--- Data in this exercise ---

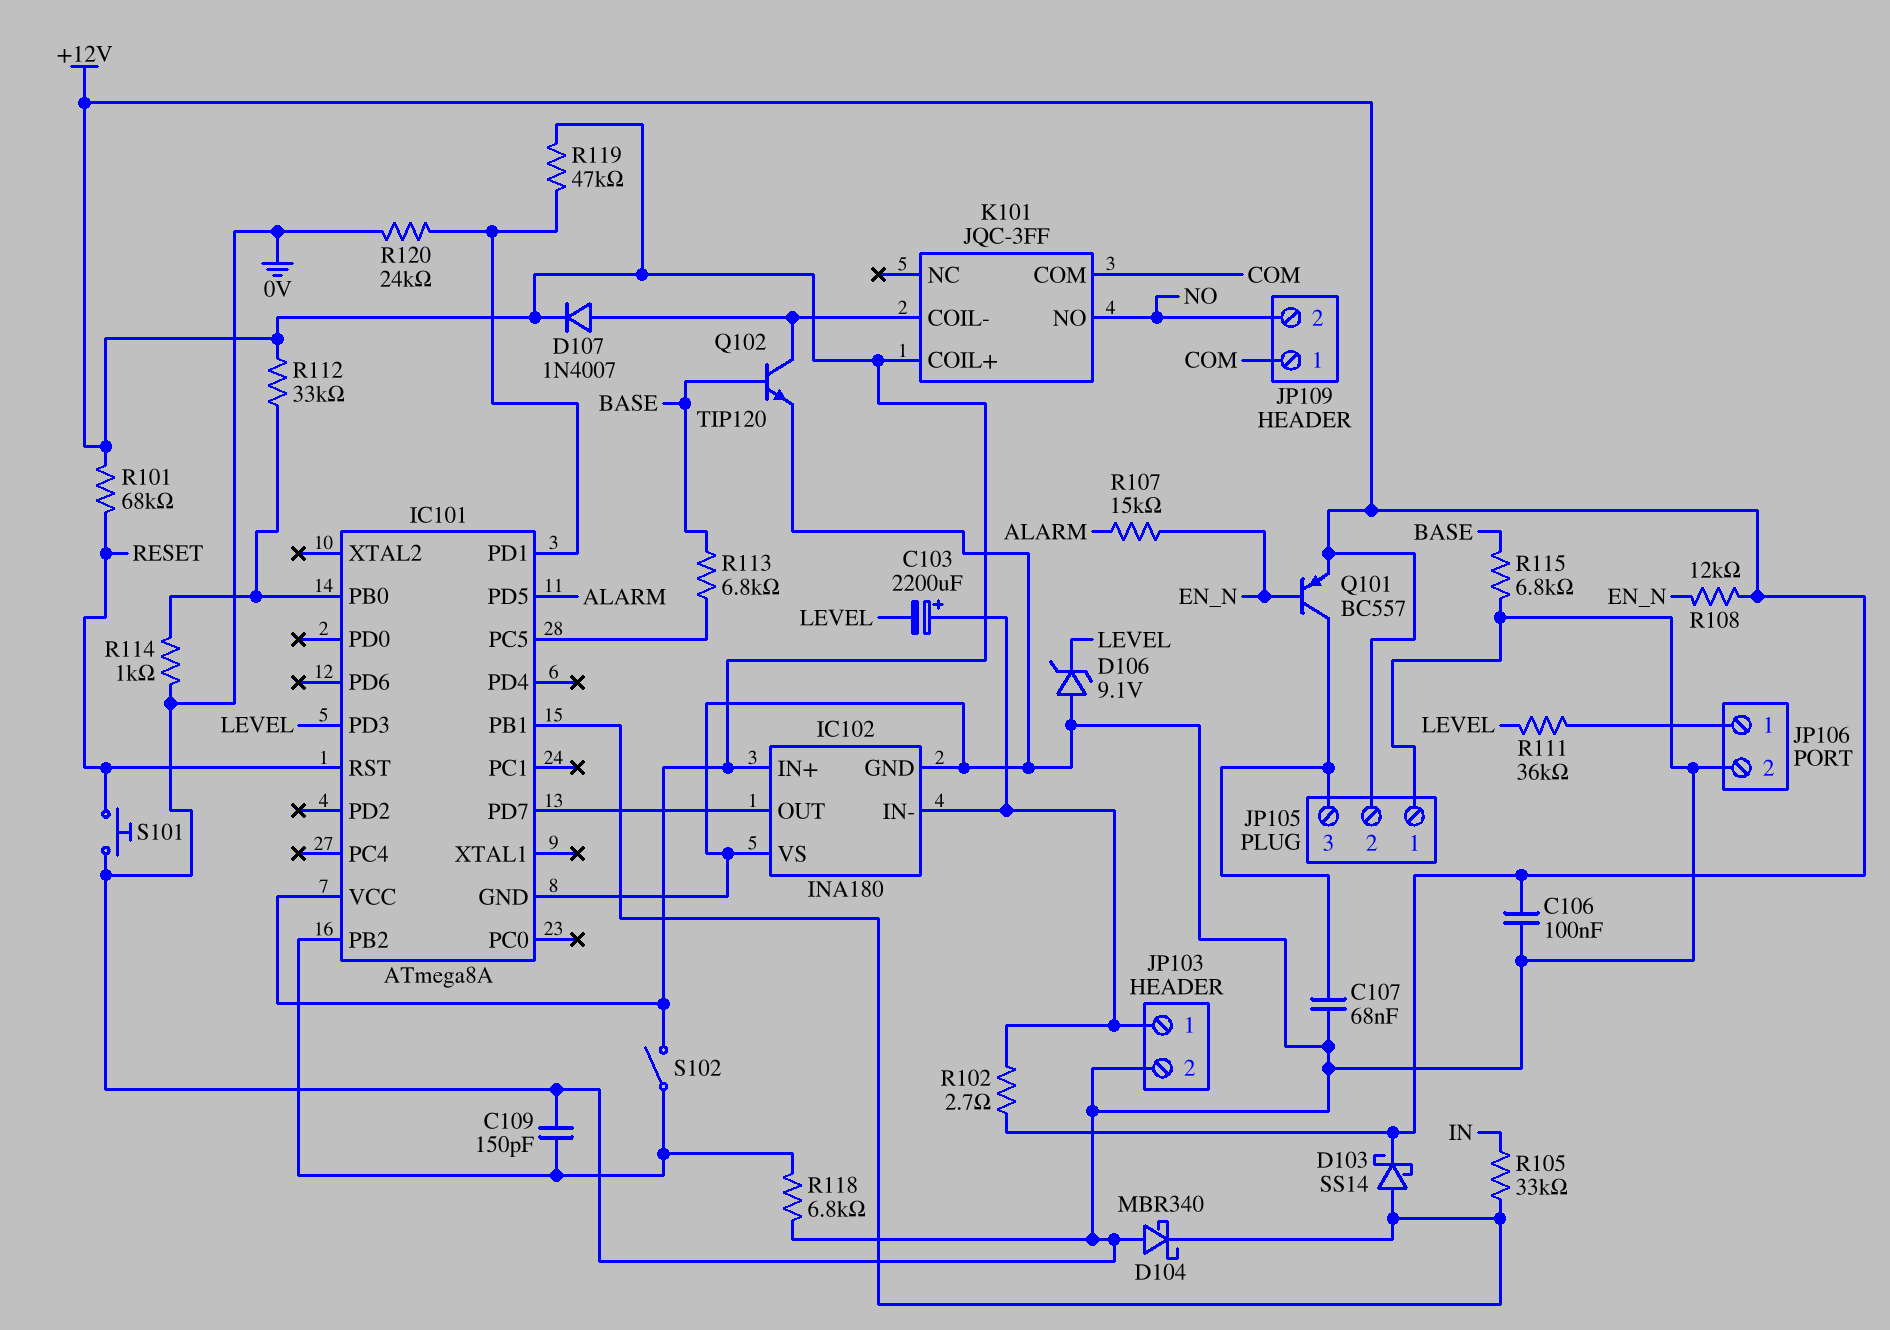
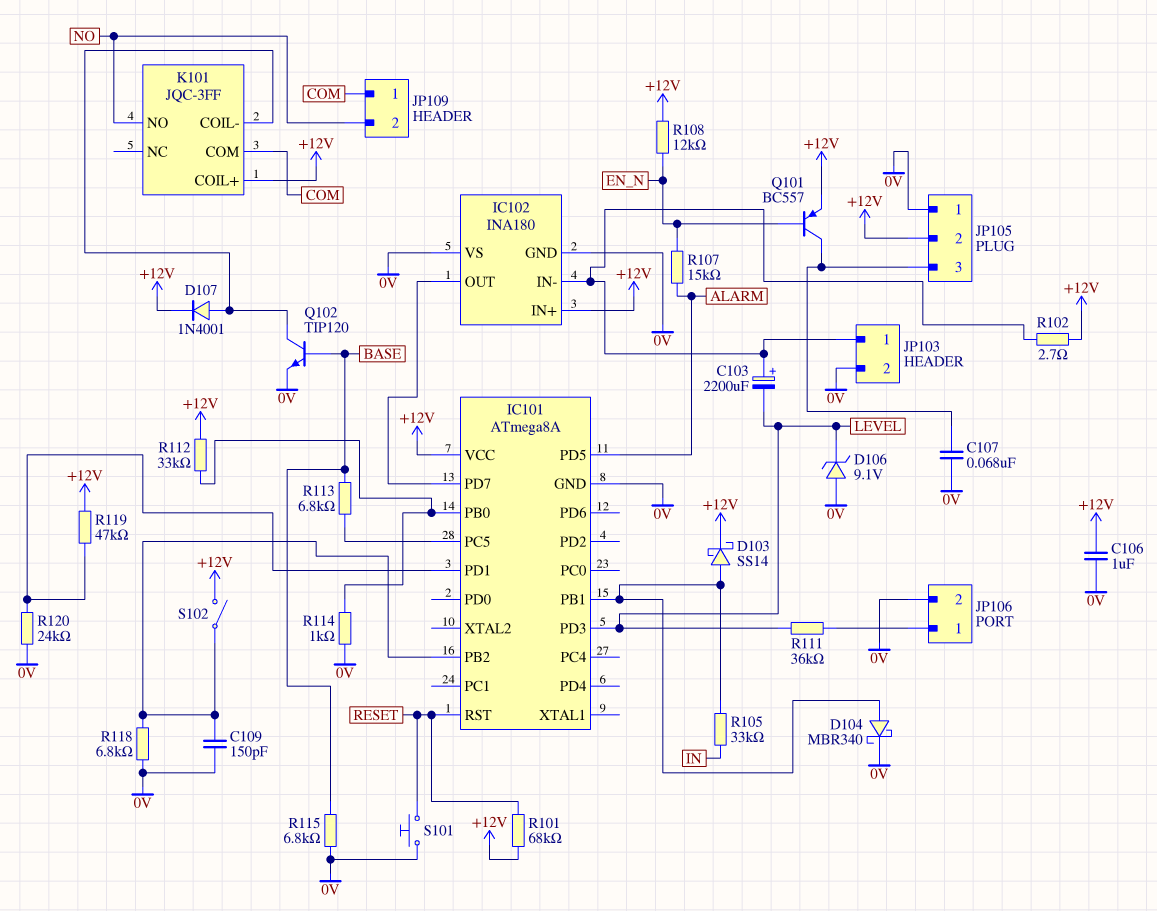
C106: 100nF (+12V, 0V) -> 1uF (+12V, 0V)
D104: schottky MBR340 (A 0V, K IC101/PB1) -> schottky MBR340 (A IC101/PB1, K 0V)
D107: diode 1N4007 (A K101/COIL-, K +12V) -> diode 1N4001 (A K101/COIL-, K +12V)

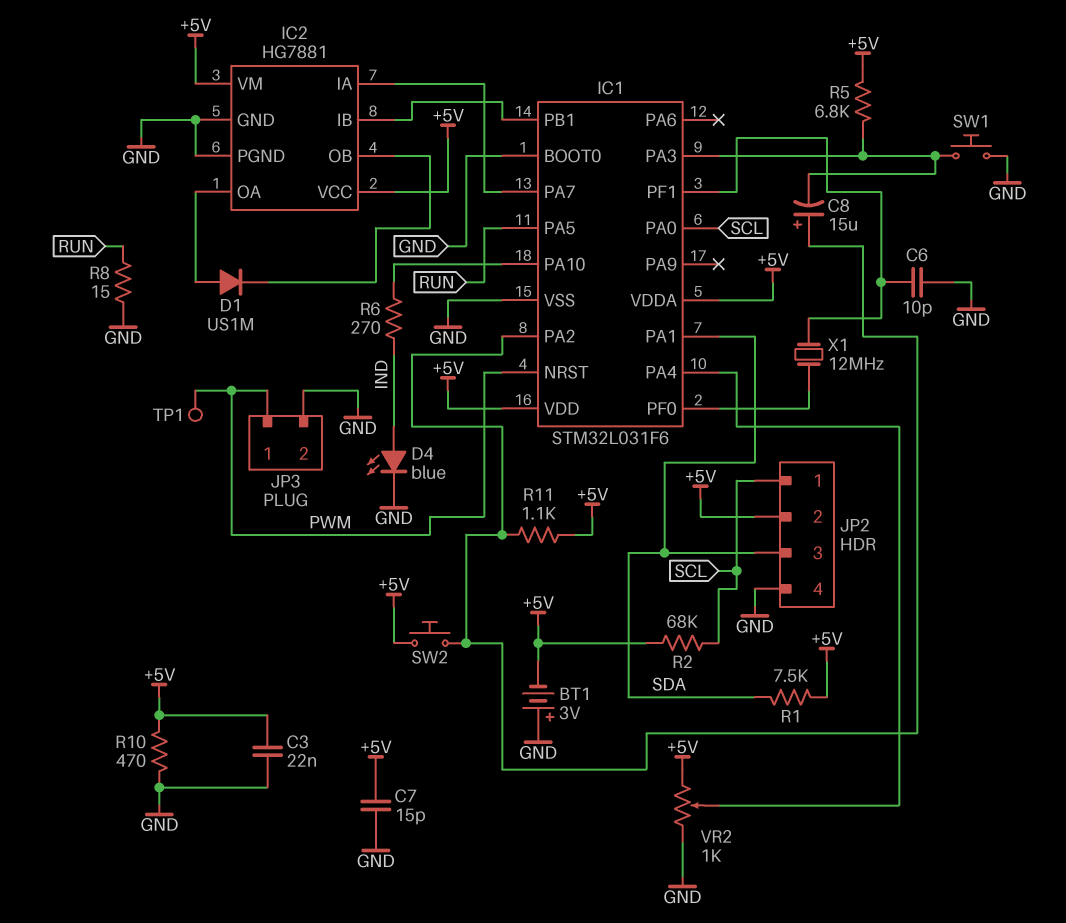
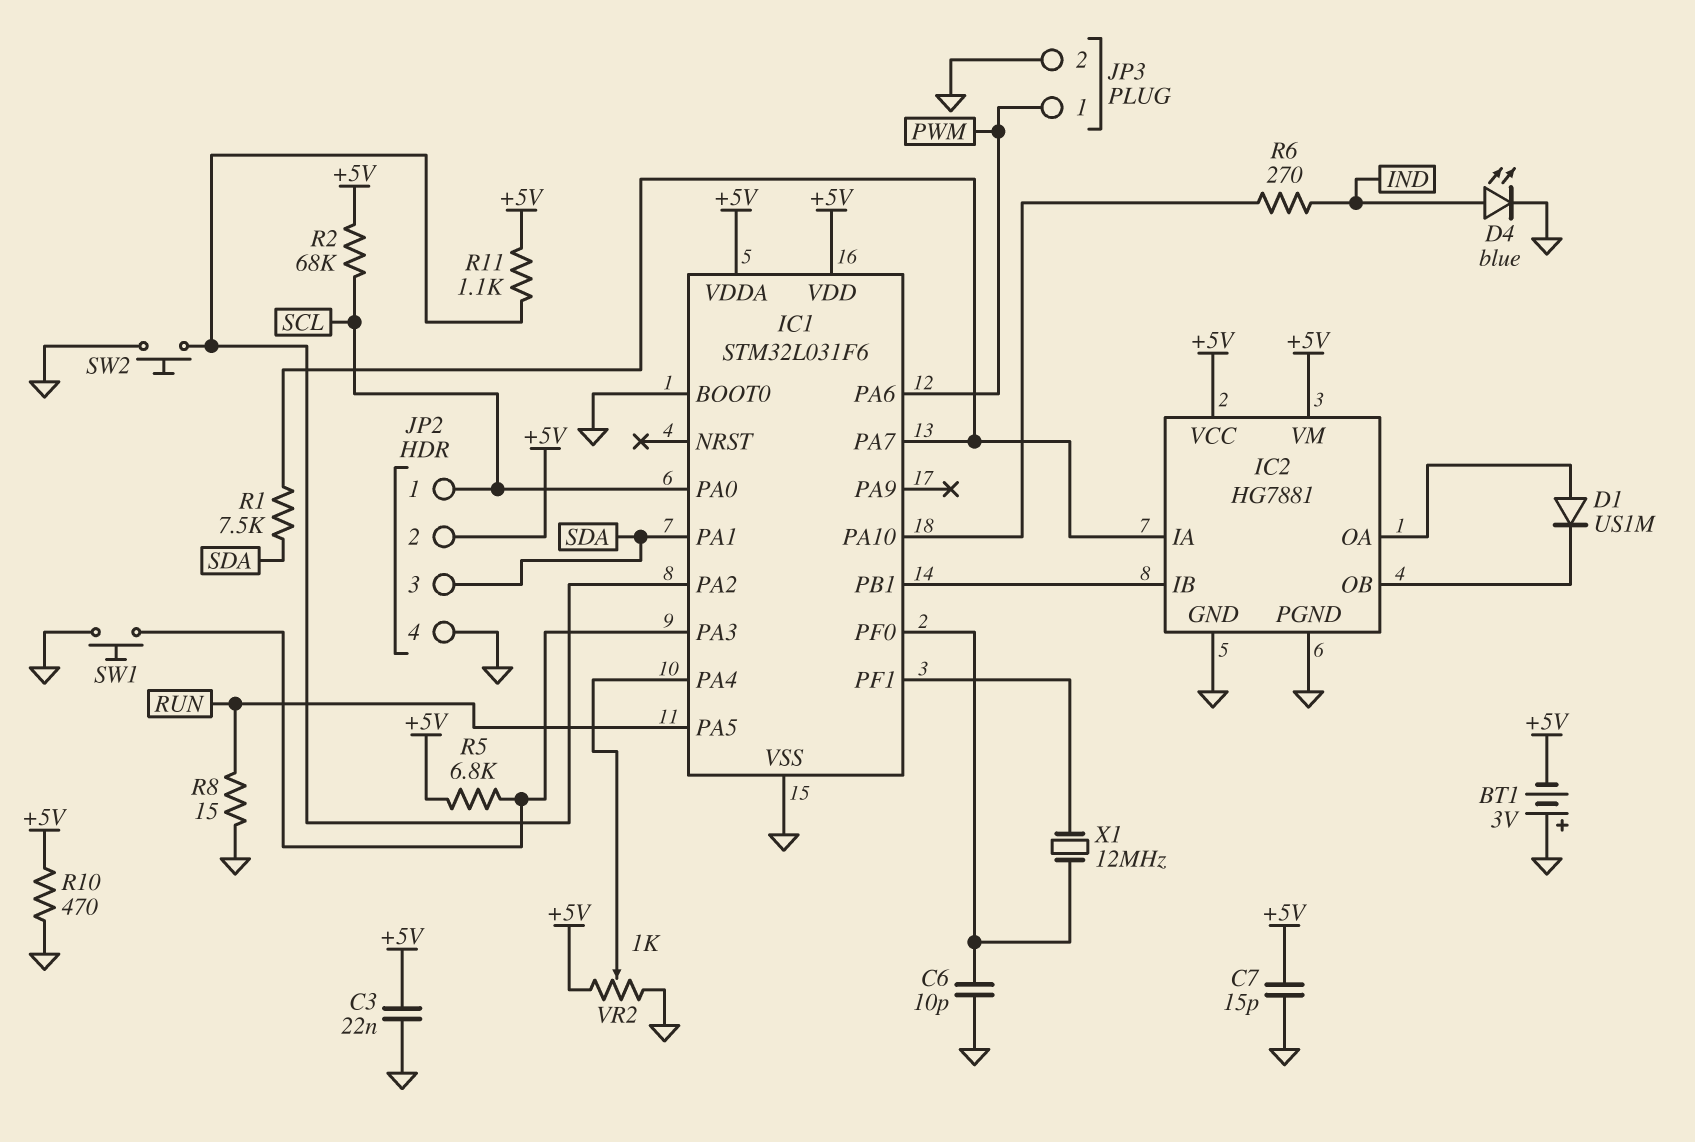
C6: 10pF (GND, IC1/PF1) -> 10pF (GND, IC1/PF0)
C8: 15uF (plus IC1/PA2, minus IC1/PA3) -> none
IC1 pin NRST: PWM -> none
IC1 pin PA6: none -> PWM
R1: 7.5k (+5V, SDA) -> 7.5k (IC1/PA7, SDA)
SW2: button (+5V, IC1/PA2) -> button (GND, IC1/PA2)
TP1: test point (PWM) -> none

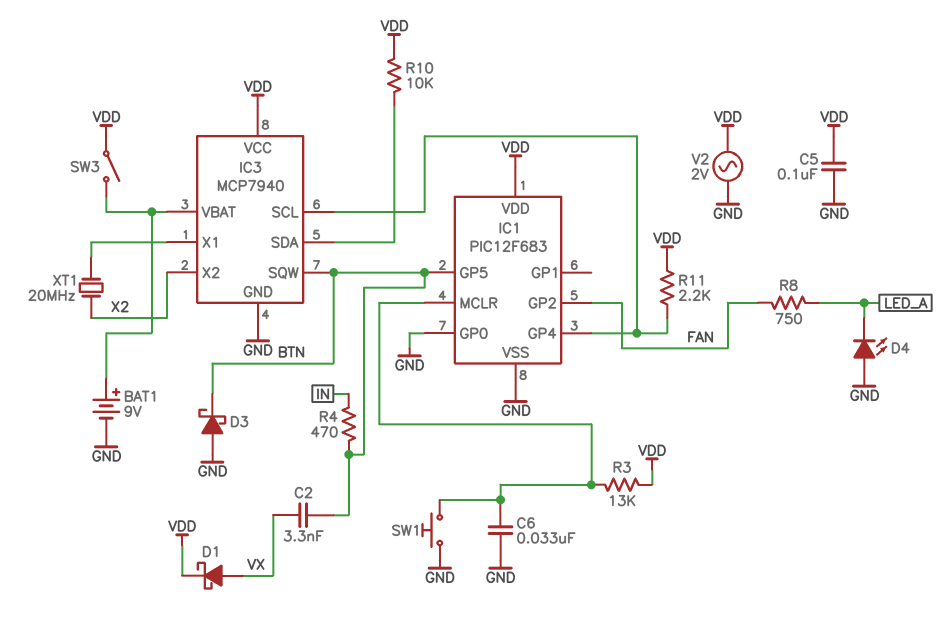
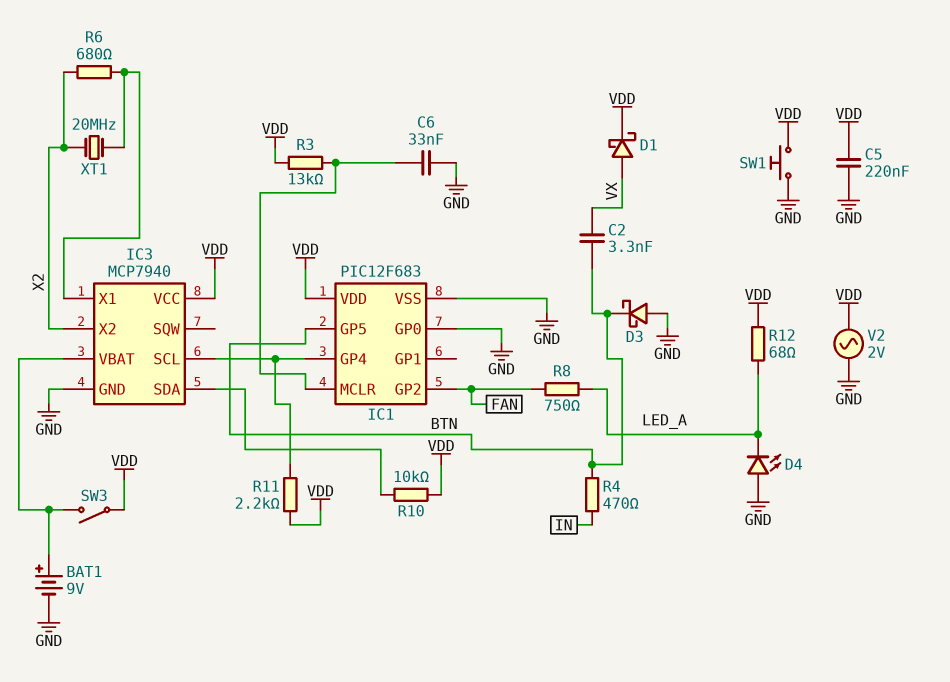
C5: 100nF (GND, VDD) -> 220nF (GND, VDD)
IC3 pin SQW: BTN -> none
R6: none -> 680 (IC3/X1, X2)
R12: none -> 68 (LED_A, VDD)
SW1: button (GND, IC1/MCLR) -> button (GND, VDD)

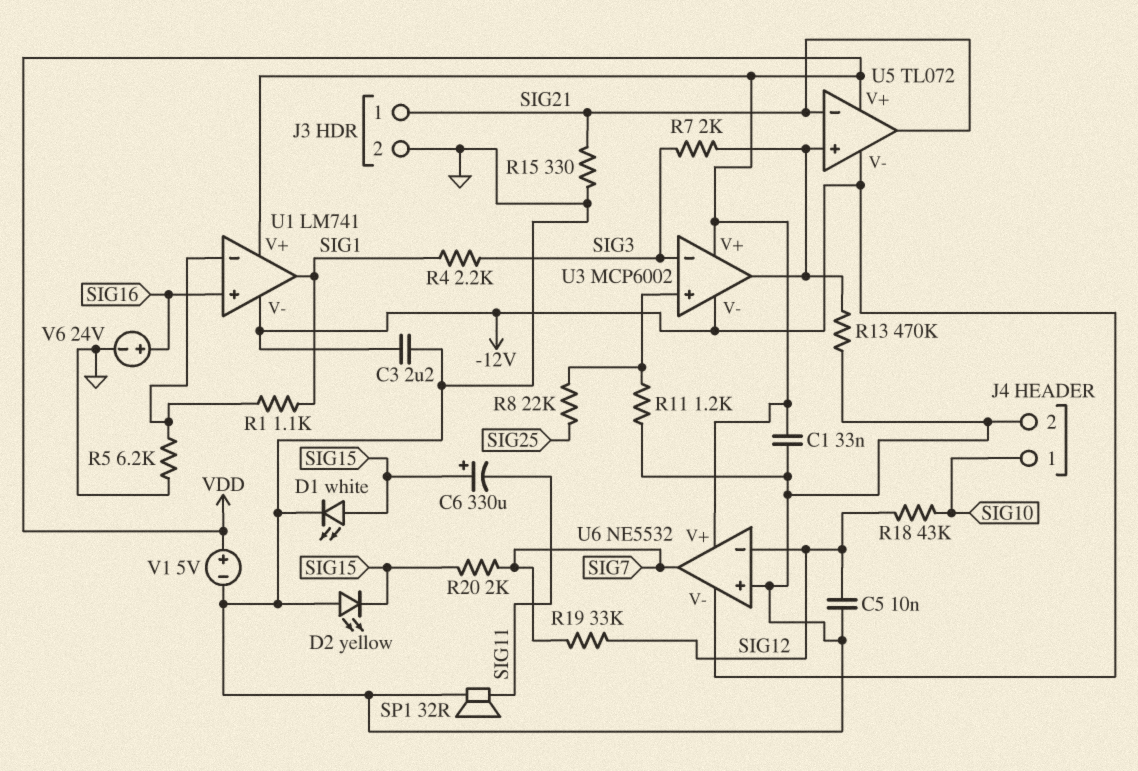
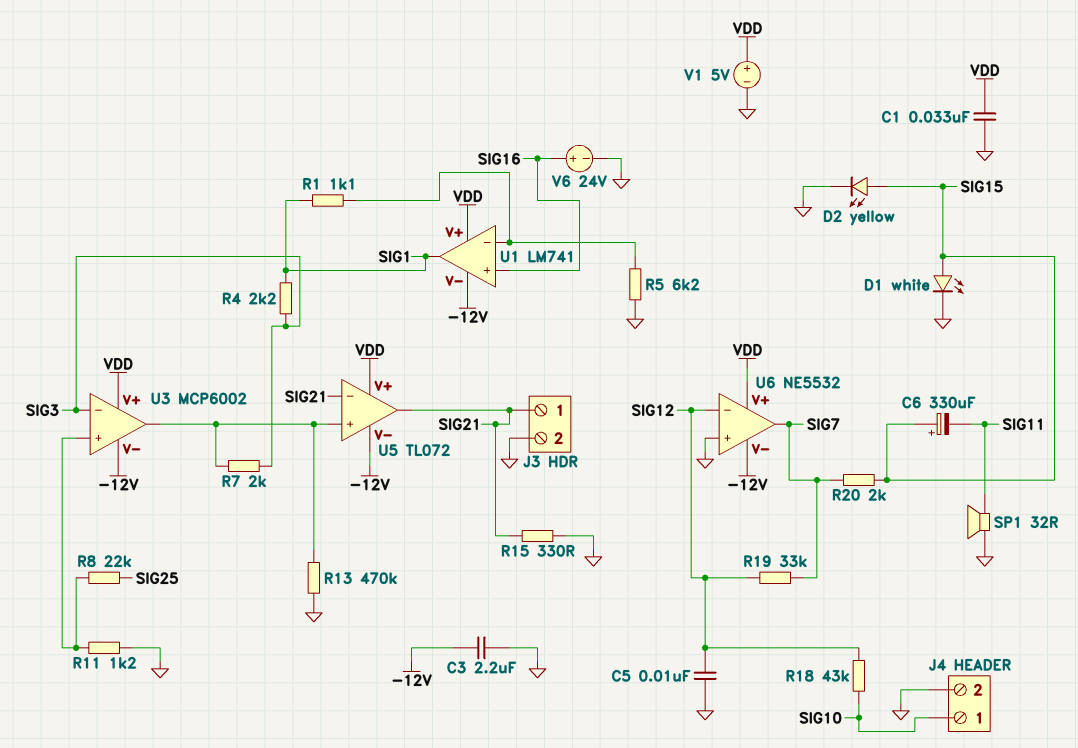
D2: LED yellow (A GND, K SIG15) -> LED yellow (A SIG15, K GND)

---

■ **What the exercise asks**
Across the listing above, how many lines include the string "none"? Answer with a single number.

■ **Solution for this task**
7